(Work task): Copy out the data exactly, leaving the pictures behind.

(Data excerpts)
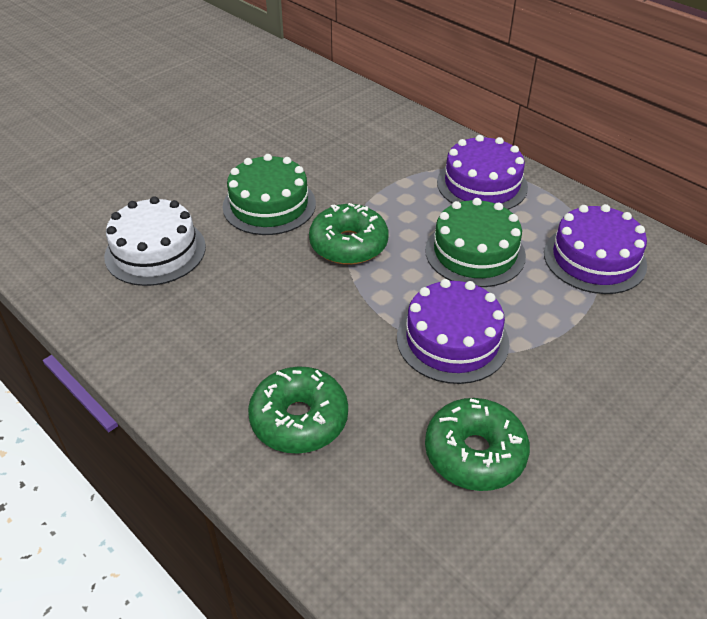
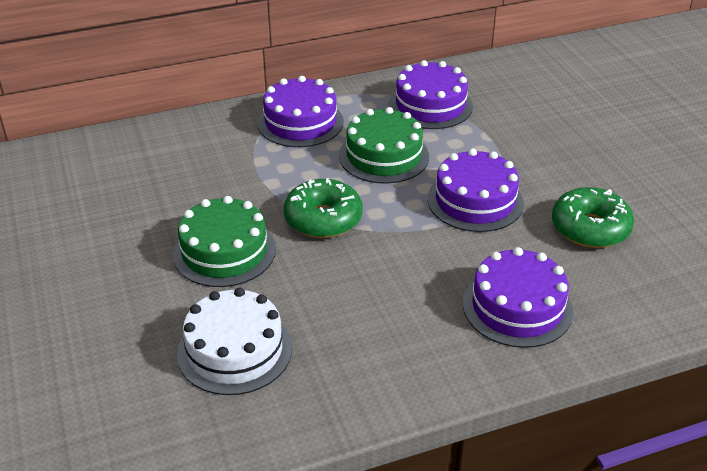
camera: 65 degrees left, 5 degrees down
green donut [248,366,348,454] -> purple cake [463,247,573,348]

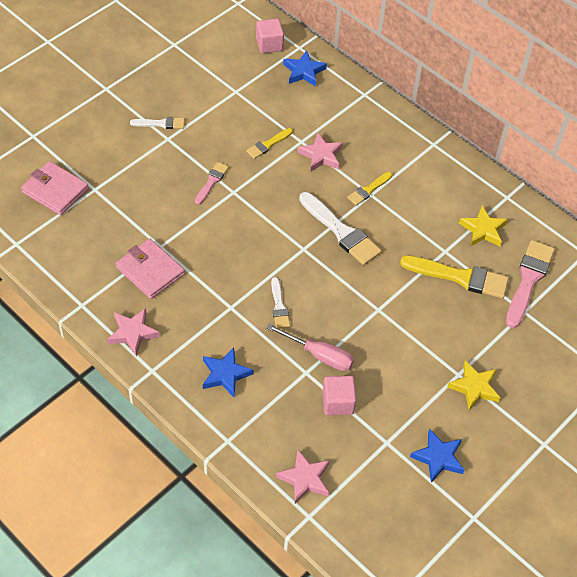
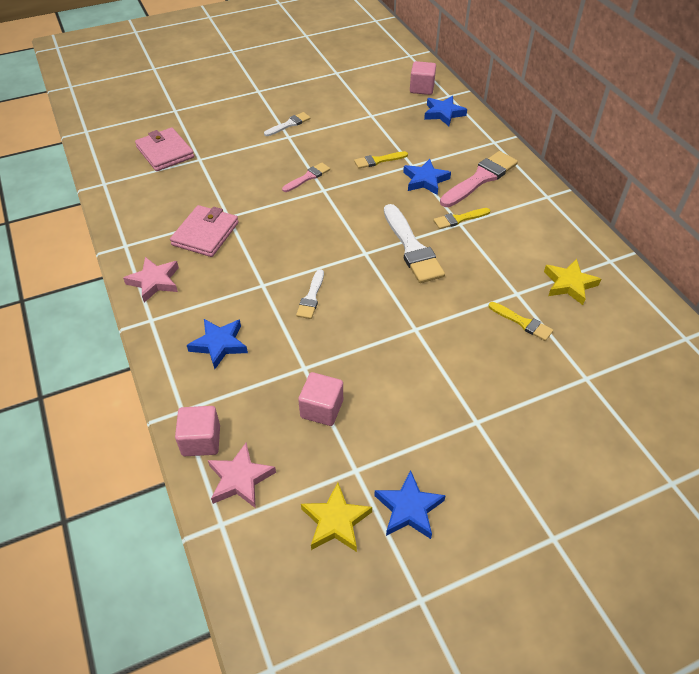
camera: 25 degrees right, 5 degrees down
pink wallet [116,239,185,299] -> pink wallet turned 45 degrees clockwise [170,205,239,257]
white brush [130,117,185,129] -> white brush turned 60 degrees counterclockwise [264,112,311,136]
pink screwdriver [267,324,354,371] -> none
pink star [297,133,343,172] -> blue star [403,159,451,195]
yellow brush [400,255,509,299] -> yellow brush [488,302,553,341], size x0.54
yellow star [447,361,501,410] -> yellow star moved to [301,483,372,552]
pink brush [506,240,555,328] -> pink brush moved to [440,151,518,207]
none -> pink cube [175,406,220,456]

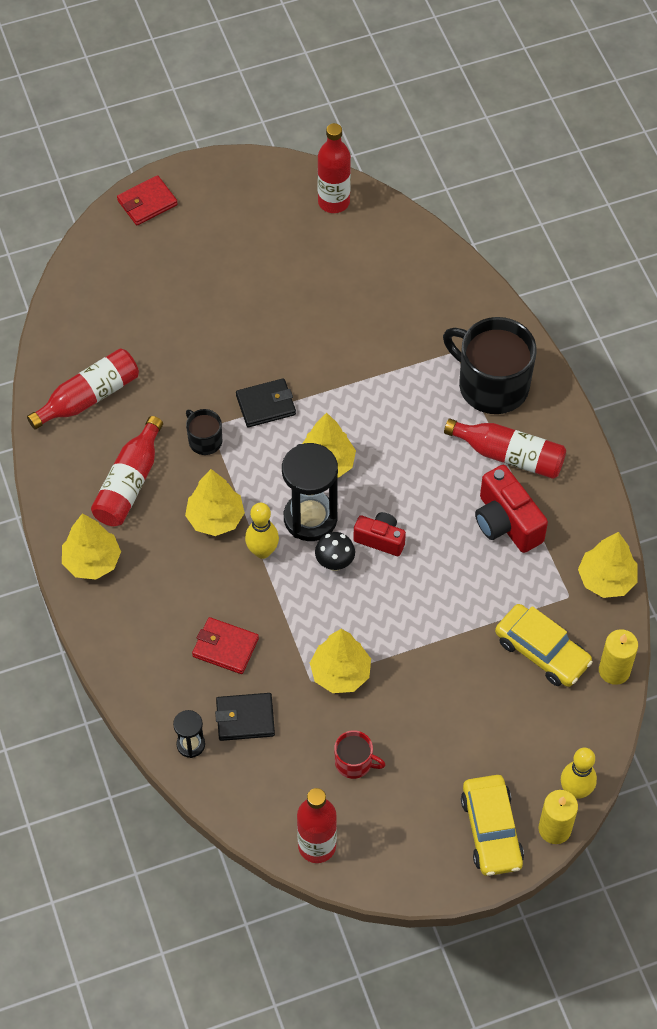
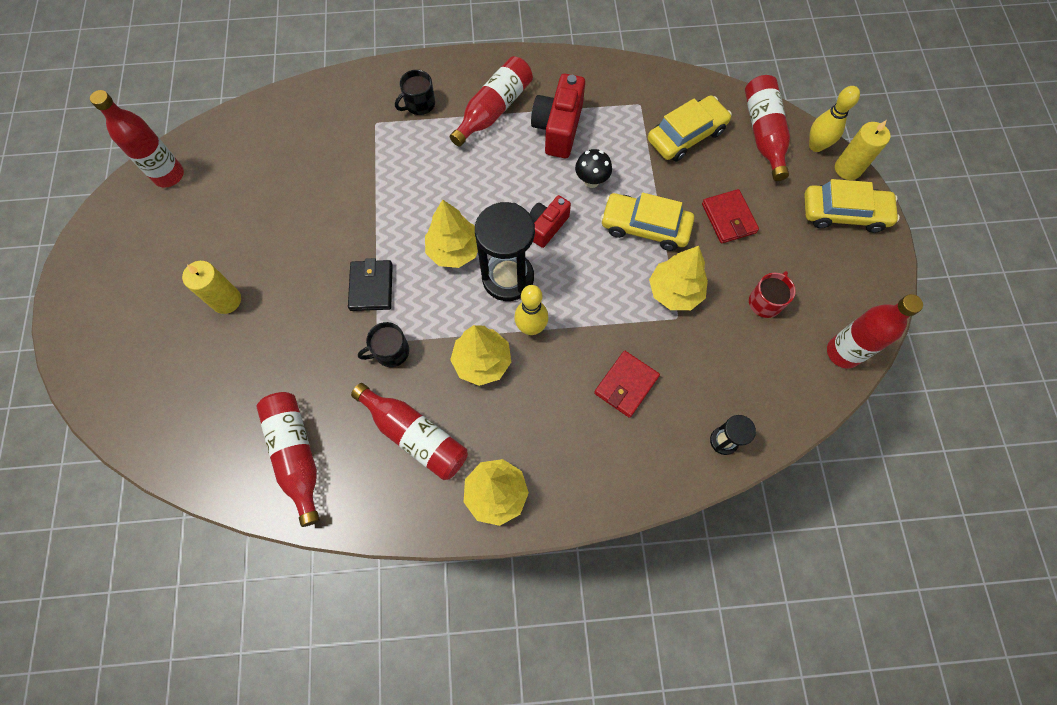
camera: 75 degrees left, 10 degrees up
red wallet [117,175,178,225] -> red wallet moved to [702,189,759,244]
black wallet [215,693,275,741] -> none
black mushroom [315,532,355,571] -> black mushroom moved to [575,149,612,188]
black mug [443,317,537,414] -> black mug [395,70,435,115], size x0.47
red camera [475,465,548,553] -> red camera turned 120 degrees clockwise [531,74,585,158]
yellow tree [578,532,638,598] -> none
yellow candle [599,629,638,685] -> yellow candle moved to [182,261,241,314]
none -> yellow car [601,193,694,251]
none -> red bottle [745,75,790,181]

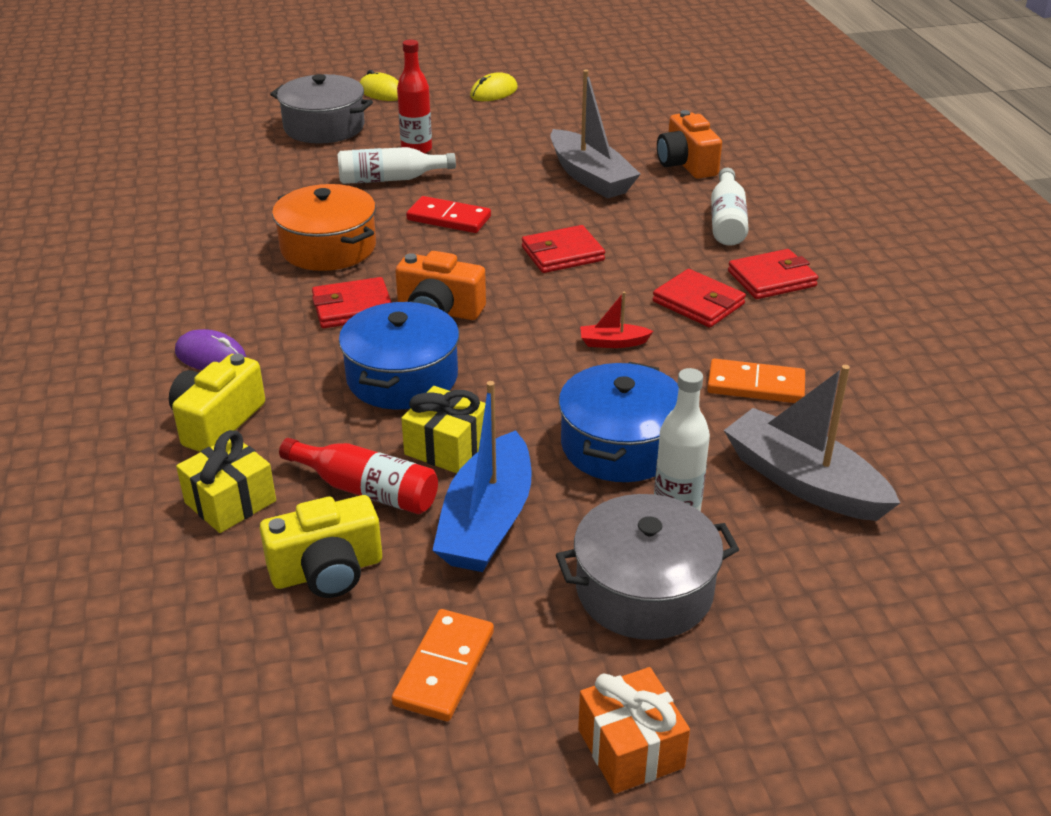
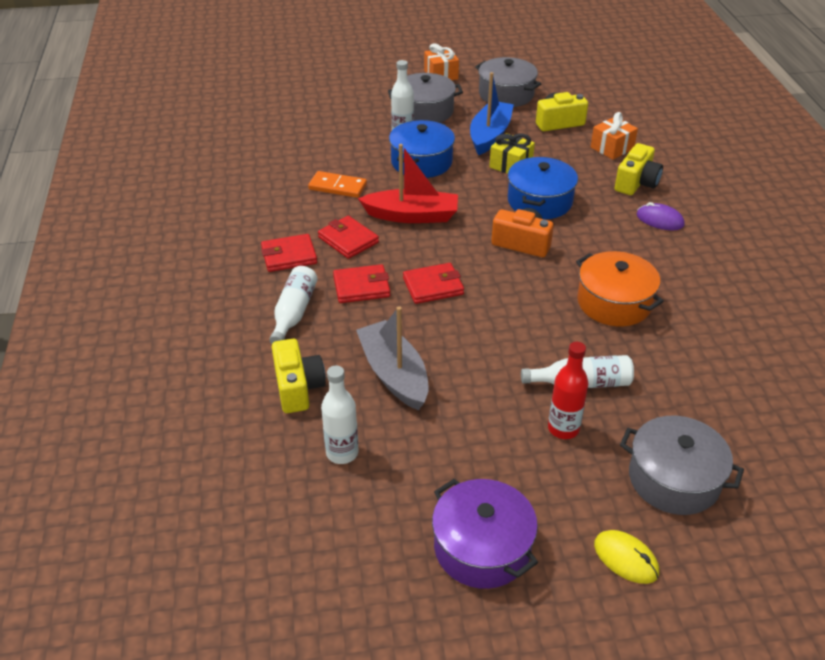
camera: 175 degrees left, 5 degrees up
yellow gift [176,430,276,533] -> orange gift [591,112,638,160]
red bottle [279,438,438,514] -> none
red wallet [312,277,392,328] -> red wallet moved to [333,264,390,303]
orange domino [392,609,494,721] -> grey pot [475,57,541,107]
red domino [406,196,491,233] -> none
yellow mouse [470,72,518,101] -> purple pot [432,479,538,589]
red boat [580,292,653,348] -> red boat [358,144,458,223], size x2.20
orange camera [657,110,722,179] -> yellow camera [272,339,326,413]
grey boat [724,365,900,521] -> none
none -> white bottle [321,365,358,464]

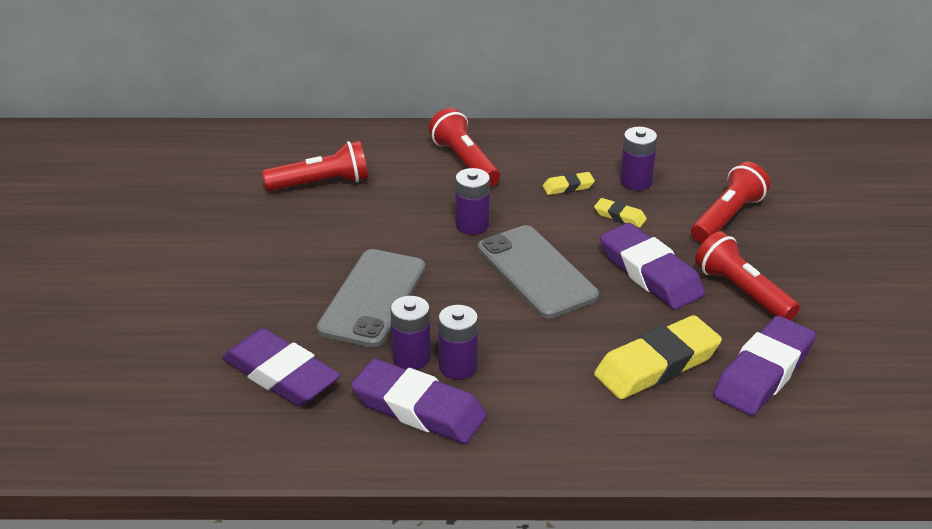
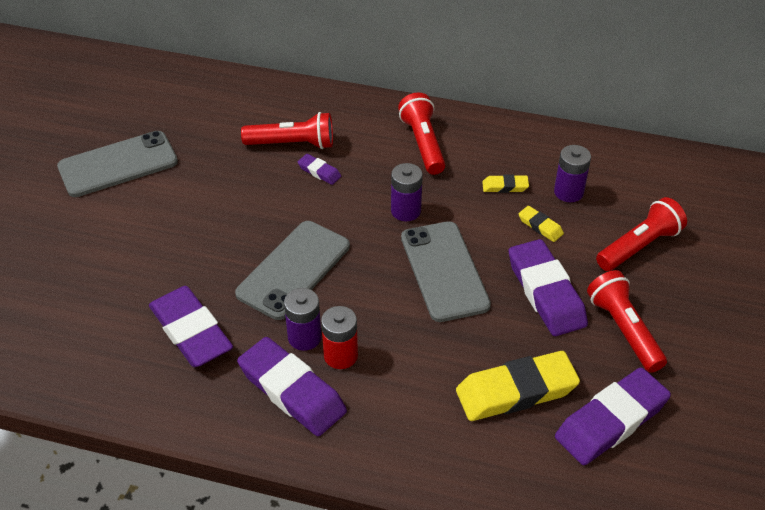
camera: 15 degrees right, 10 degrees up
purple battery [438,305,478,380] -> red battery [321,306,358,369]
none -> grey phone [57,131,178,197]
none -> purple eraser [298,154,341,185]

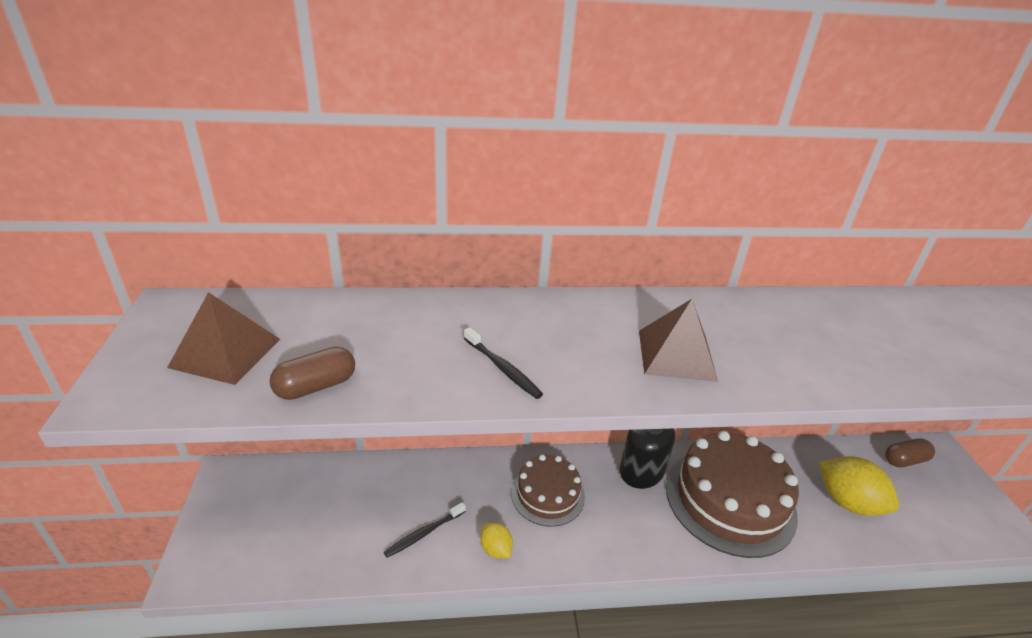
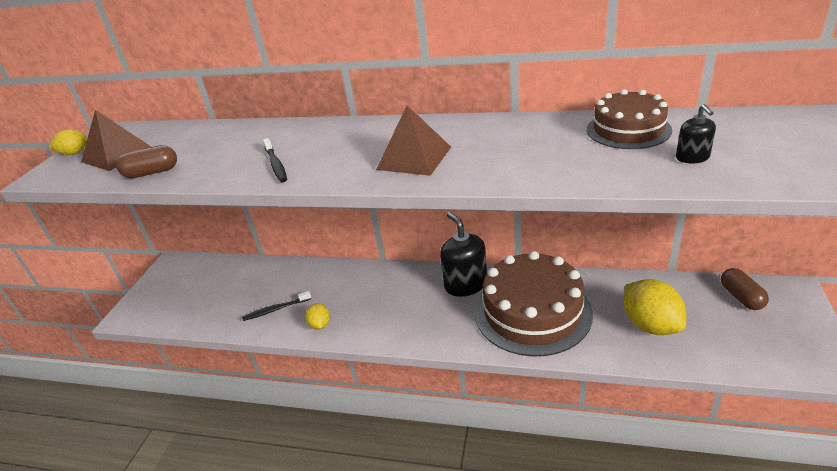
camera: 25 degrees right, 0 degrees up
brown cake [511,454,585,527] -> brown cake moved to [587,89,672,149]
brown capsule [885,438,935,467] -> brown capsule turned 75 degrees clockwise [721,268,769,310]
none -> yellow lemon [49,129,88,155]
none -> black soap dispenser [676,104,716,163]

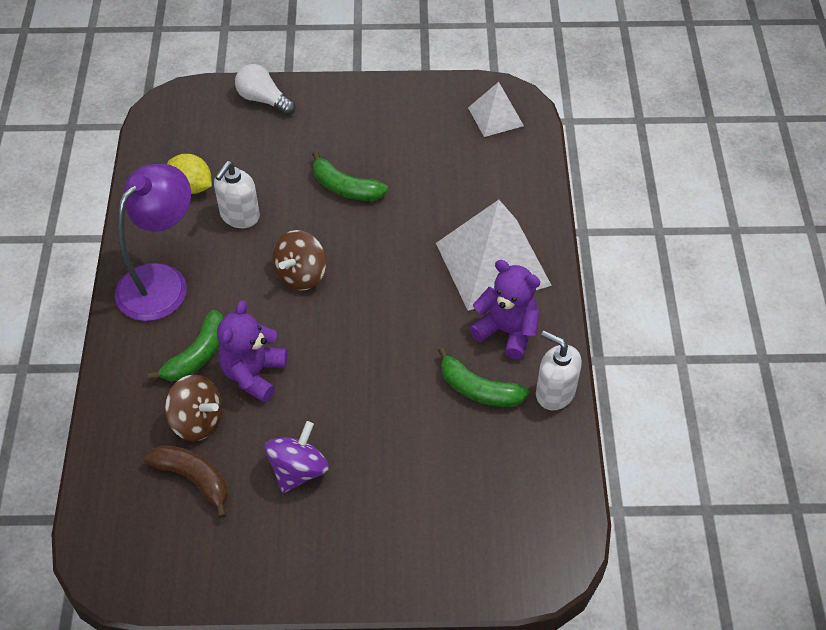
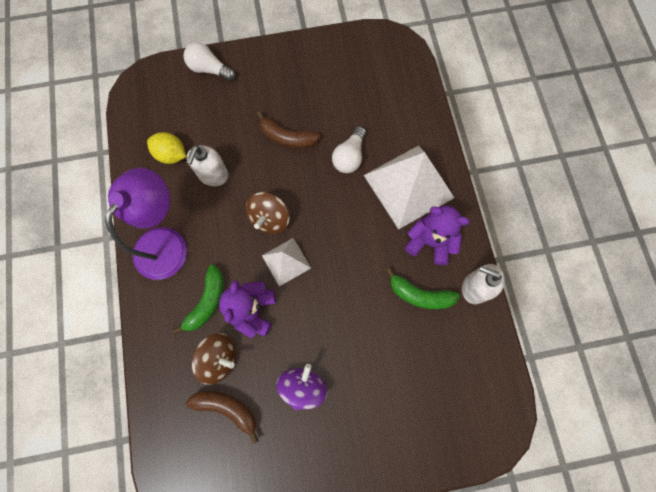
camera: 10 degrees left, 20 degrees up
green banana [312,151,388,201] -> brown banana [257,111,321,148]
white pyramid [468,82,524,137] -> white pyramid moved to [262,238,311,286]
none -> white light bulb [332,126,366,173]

(Reply to the exercise):
camera: 65 degrees left, 5 degrees down
green donut [248,366,348,454] -> purple cake [463,247,573,348]

camera: 25 degrees right, 5 degrees down
pink wallet [116,239,185,299] -> pink wallet turned 45 degrees clockwise [170,205,239,257]
white brush [130,117,185,129] -> white brush turned 60 degrees counterclockwise [264,112,311,136]
pink screwdriver [267,324,354,371] -> none
pink star [297,133,343,172] -> blue star [403,159,451,195]
yellow brush [400,255,509,299] -> yellow brush [488,302,553,341], size x0.54
yellow star [447,361,501,410] -> yellow star moved to [301,483,372,552]
pink brush [506,240,555,328] -> pink brush moved to [440,151,518,207]
none -> pink cube [175,406,220,456]

camera: 75 degrees left, 10 degrees up
red wallet [117,175,178,225] -> red wallet moved to [702,189,759,244]
black wallet [215,693,275,741] -> none
black mushroom [315,532,355,571] -> black mushroom moved to [575,149,612,188]
black mug [443,317,537,414] -> black mug [395,70,435,115], size x0.47
red camera [475,465,548,553] -> red camera turned 120 degrees clockwise [531,74,585,158]
yellow tree [578,532,638,598] -> none
yellow candle [599,629,638,685] -> yellow candle moved to [182,261,241,314]
none -> yellow car [601,193,694,251]
none -> red bottle [745,75,790,181]

camera: 175 degrees left, 5 degrees up
yellow gift [176,430,276,533] -> orange gift [591,112,638,160]
red bottle [279,438,438,514] -> none
red wallet [312,277,392,328] -> red wallet moved to [333,264,390,303]
orange domino [392,609,494,721] -> grey pot [475,57,541,107]
red domino [406,196,491,233] -> none
yellow mouse [470,72,518,101] -> purple pot [432,479,538,589]
red boat [580,292,653,348] -> red boat [358,144,458,223], size x2.20
orange camera [657,110,722,179] -> yellow camera [272,339,326,413]
grey boat [724,365,900,521] -> none
none -> white bottle [321,365,358,464]

camera: 15 degrees right, 10 degrees up
purple battery [438,305,478,380] -> red battery [321,306,358,369]
none -> grey phone [57,131,178,197]
none -> purple eraser [298,154,341,185]

camera: 25 degrees right, 0 degrees up
brown cake [511,454,585,527] -> brown cake moved to [587,89,672,149]
brown capsule [885,438,935,467] -> brown capsule turned 75 degrees clockwise [721,268,769,310]
none -> yellow lemon [49,129,88,155]
none -> black soap dispenser [676,104,716,163]

camera: 10 degrees left, 20 degrees up
green banana [312,151,388,201] -> brown banana [257,111,321,148]
white pyramid [468,82,524,137] -> white pyramid moved to [262,238,311,286]
none -> white light bulb [332,126,366,173]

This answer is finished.